### DATA FOR THIS TASK
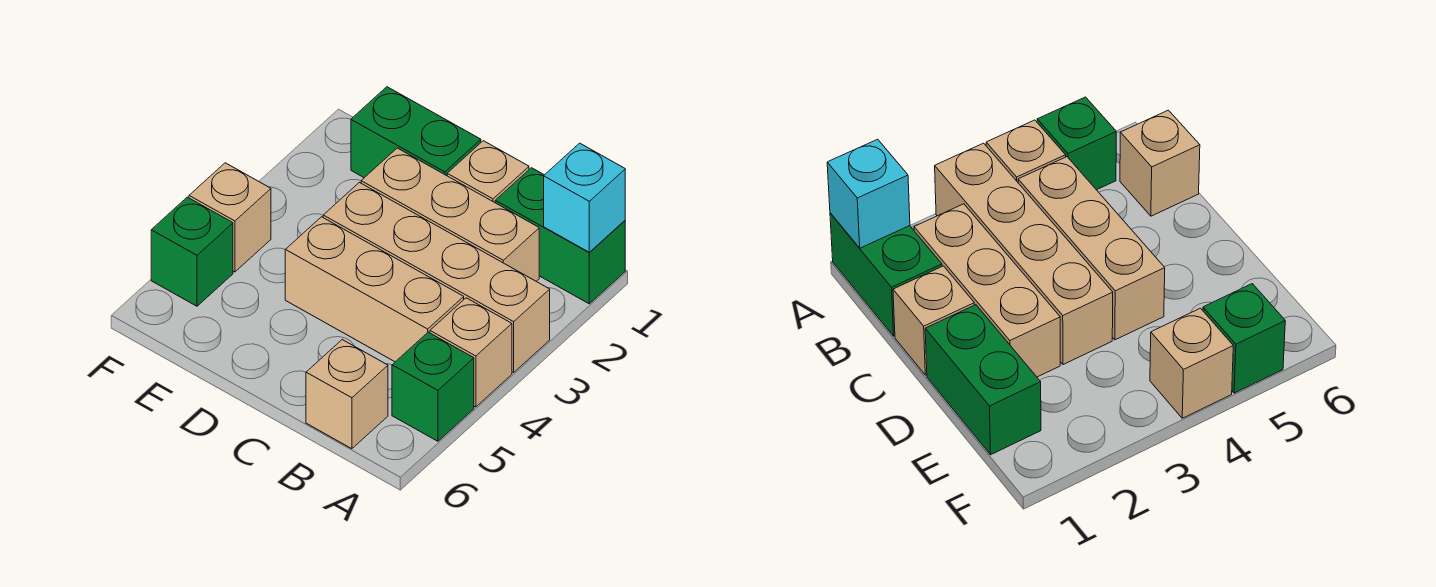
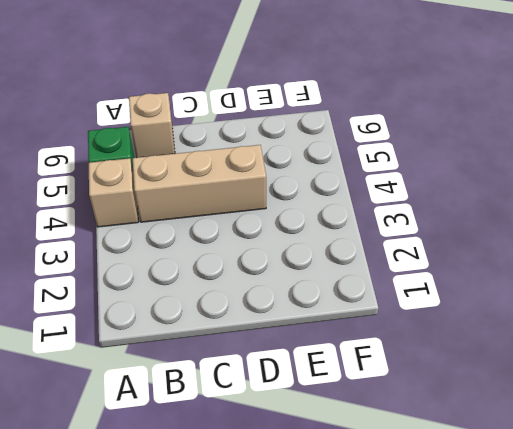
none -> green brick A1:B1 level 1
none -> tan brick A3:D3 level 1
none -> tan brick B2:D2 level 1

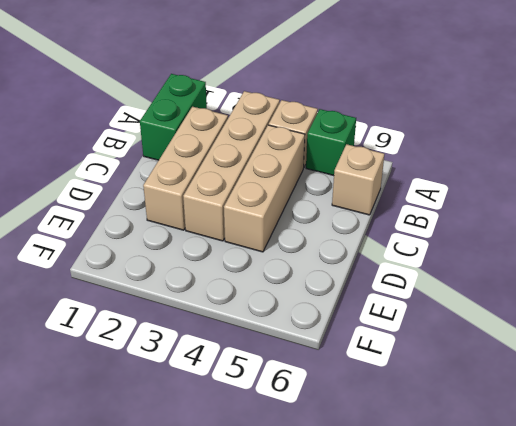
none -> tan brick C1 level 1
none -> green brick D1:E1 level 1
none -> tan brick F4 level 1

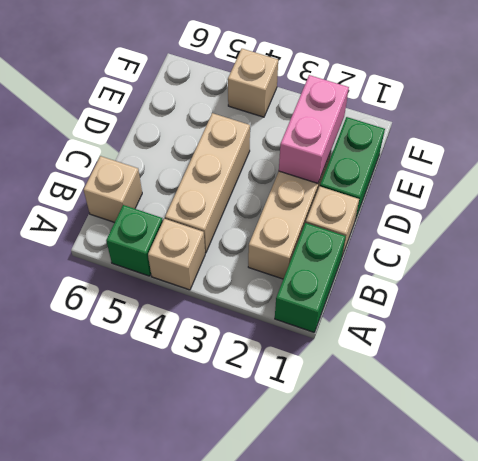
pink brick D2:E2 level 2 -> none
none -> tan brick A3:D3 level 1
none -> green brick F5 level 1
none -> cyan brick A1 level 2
######
### DATA FOR THIS TASK
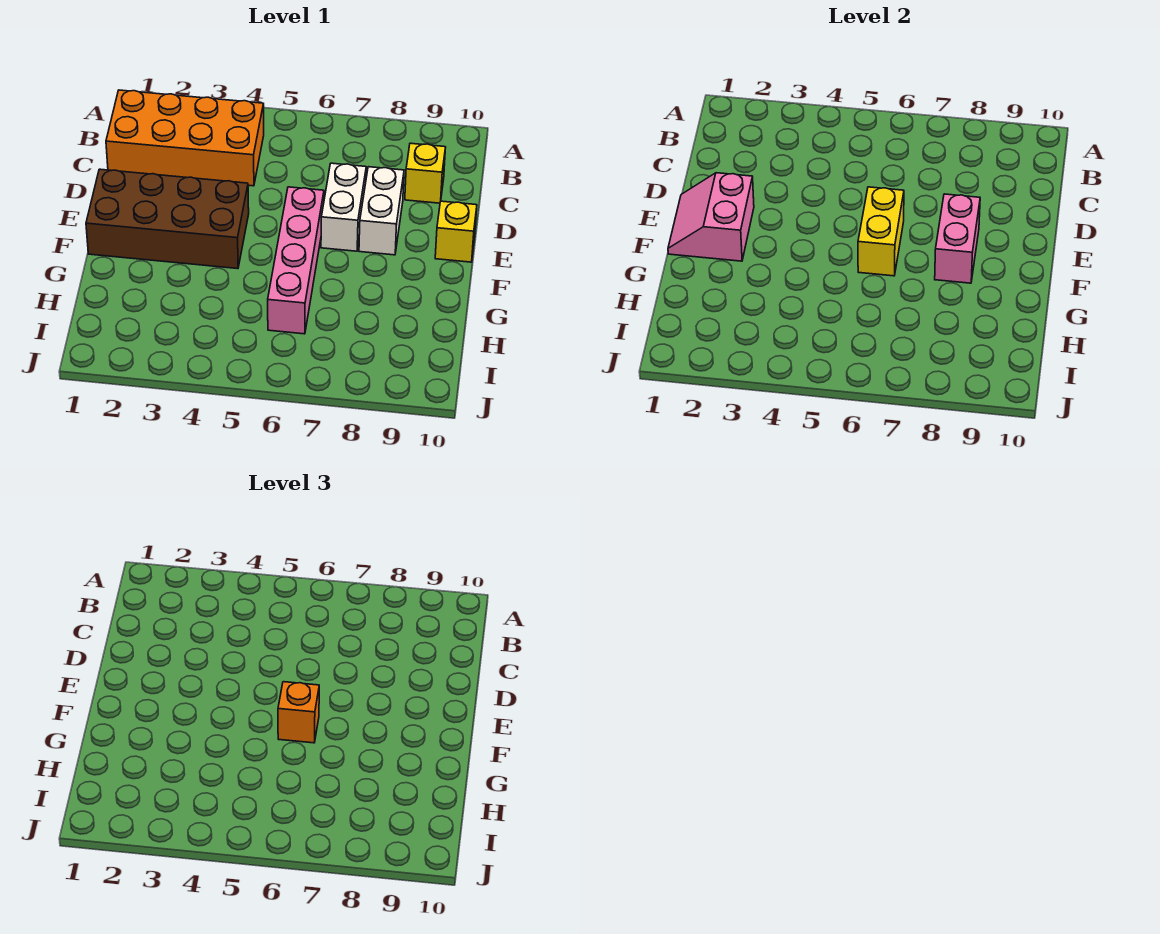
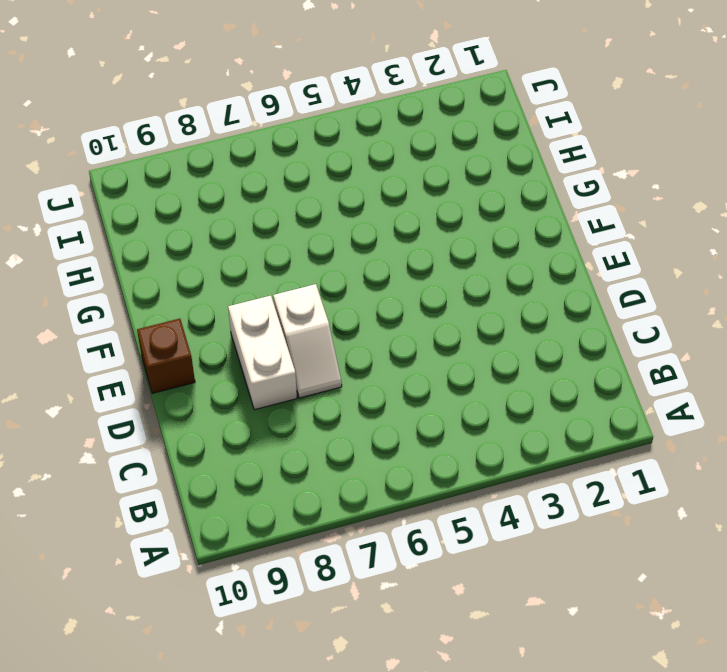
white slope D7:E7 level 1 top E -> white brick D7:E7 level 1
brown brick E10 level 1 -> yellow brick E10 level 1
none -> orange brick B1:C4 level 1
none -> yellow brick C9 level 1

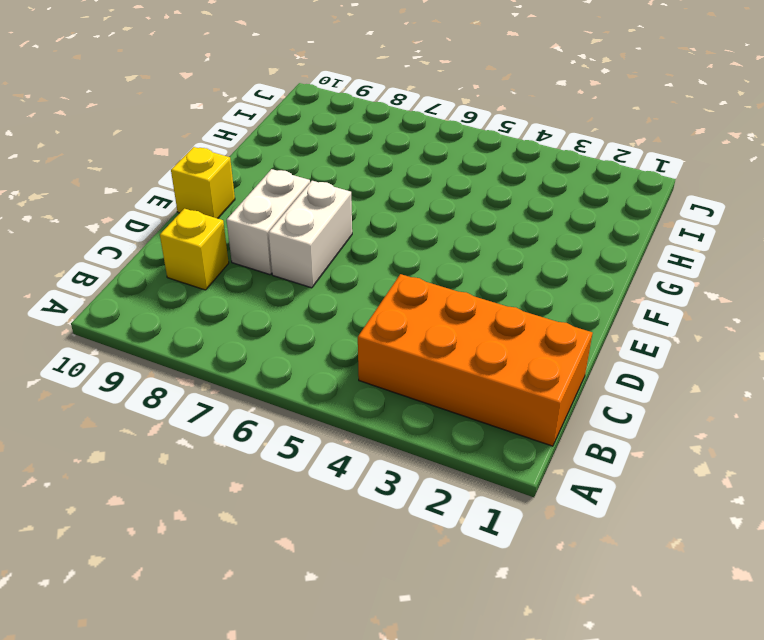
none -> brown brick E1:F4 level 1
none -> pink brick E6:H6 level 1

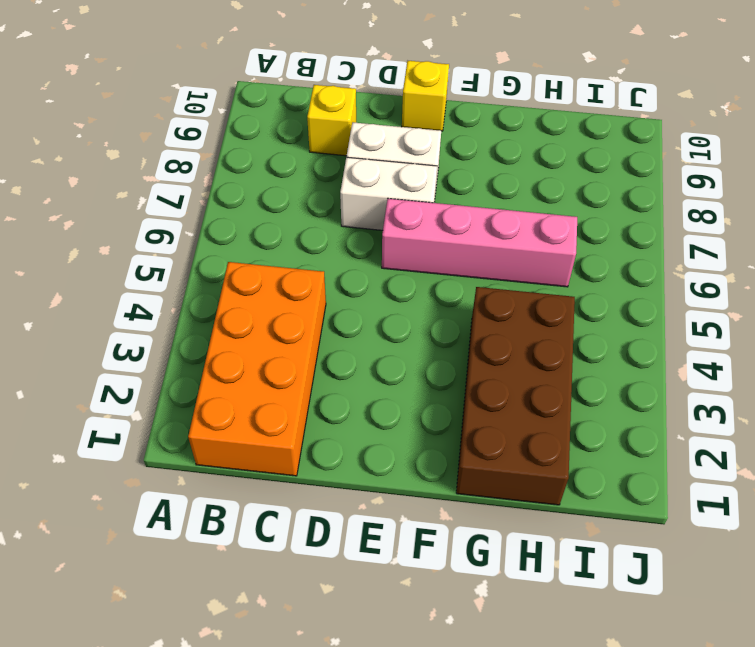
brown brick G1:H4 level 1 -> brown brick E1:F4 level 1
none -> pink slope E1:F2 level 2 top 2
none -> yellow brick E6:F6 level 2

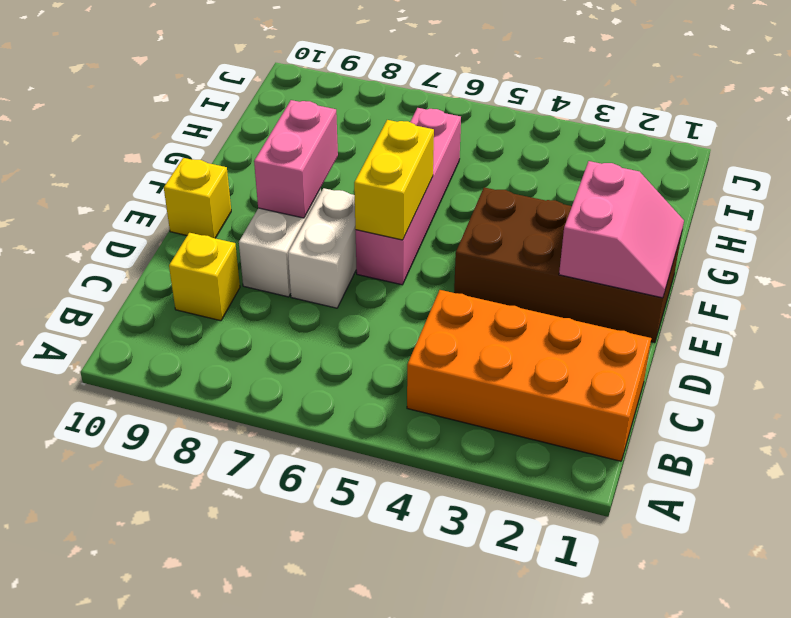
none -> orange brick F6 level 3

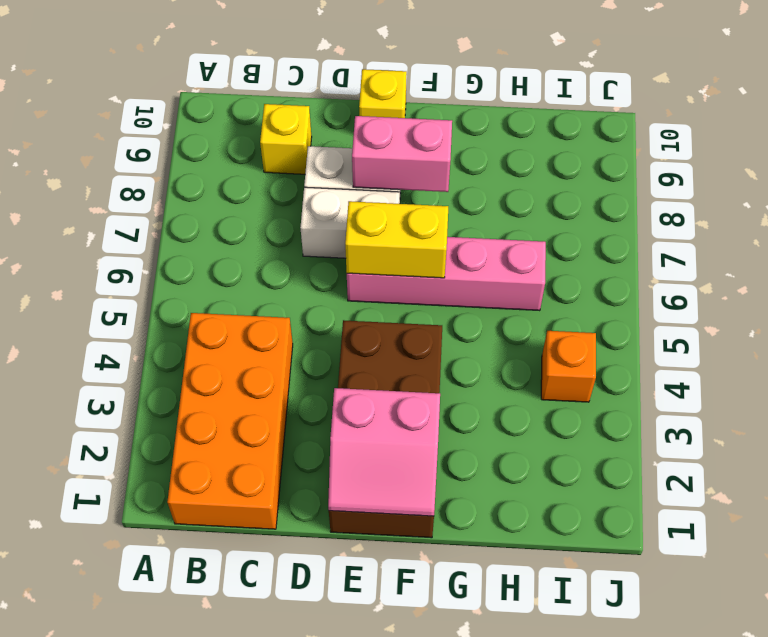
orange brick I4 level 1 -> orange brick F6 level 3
######
### DATA FOR THIS TASK
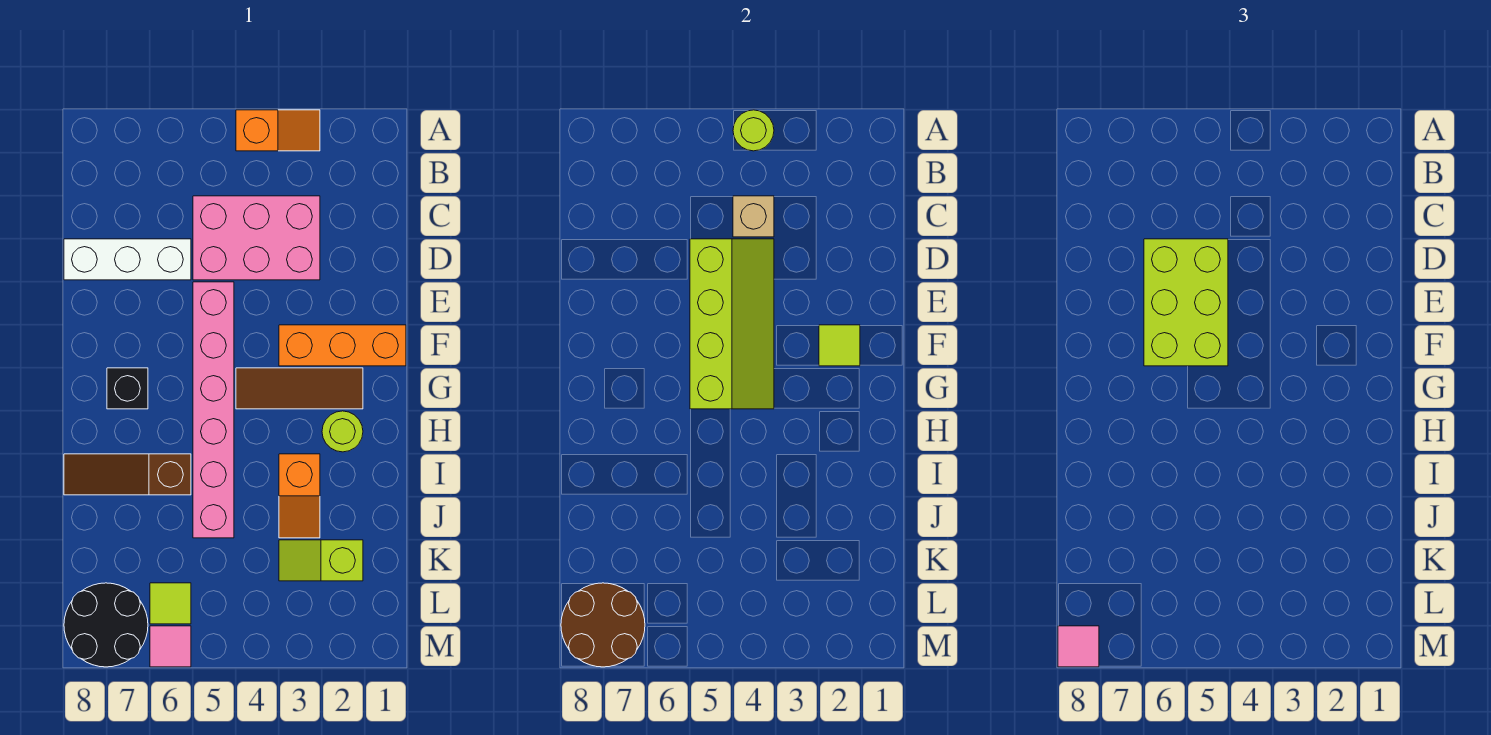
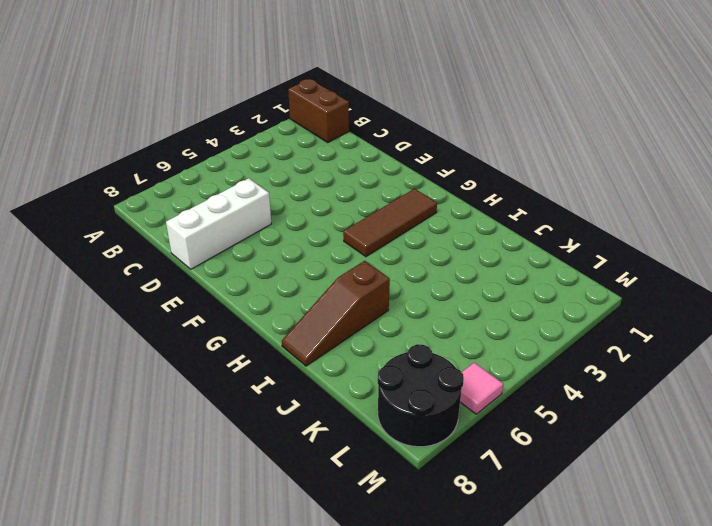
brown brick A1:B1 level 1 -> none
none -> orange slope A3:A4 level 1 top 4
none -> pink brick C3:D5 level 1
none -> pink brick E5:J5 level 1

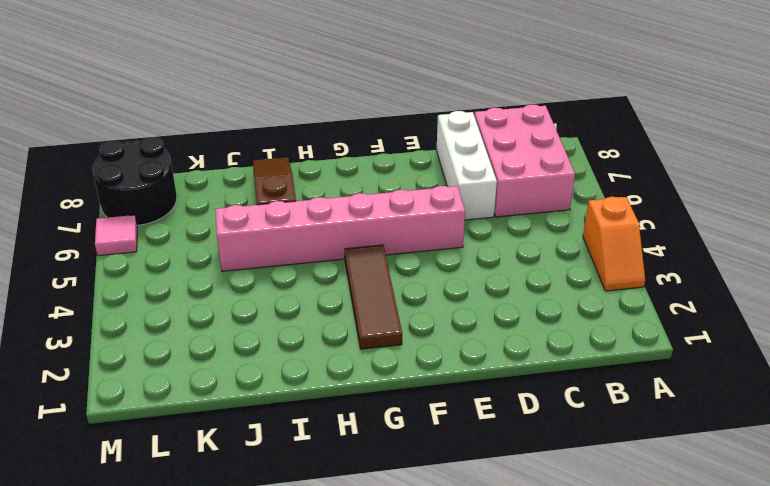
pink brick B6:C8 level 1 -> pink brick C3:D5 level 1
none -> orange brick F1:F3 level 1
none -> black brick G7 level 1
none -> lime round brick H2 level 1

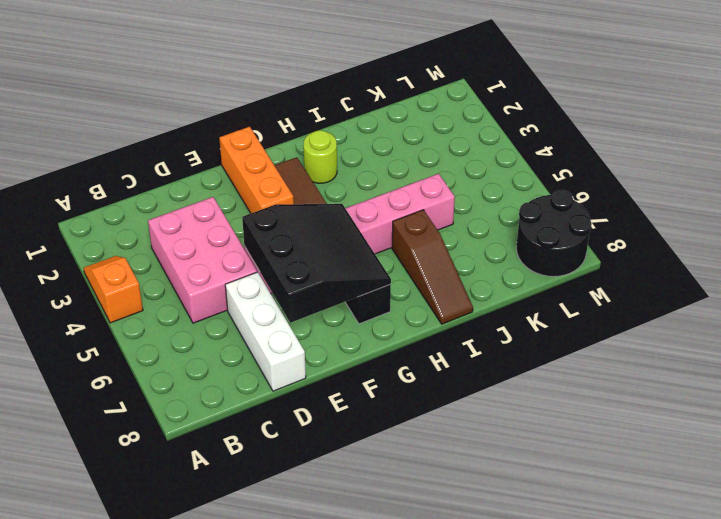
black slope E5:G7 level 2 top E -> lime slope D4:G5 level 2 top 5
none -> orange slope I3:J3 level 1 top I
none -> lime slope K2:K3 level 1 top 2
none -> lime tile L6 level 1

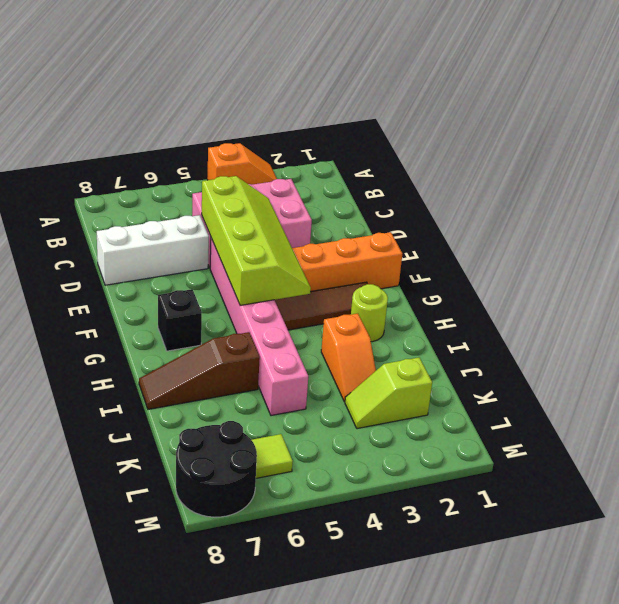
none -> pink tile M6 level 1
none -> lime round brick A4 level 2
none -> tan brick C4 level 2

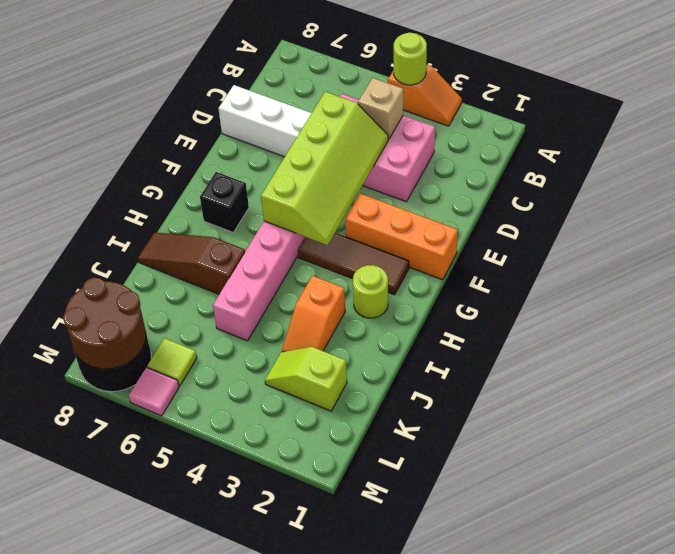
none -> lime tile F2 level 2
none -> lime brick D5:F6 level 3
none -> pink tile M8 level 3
######
Would you copy the lines above exactly, starting with the one that has "none -> orange brick F6 level 3" and ending with the one that has "orange brick I4", both included, without the pictures?

none -> orange brick F6 level 3

orange brick I4 level 1 -> orange brick F6 level 3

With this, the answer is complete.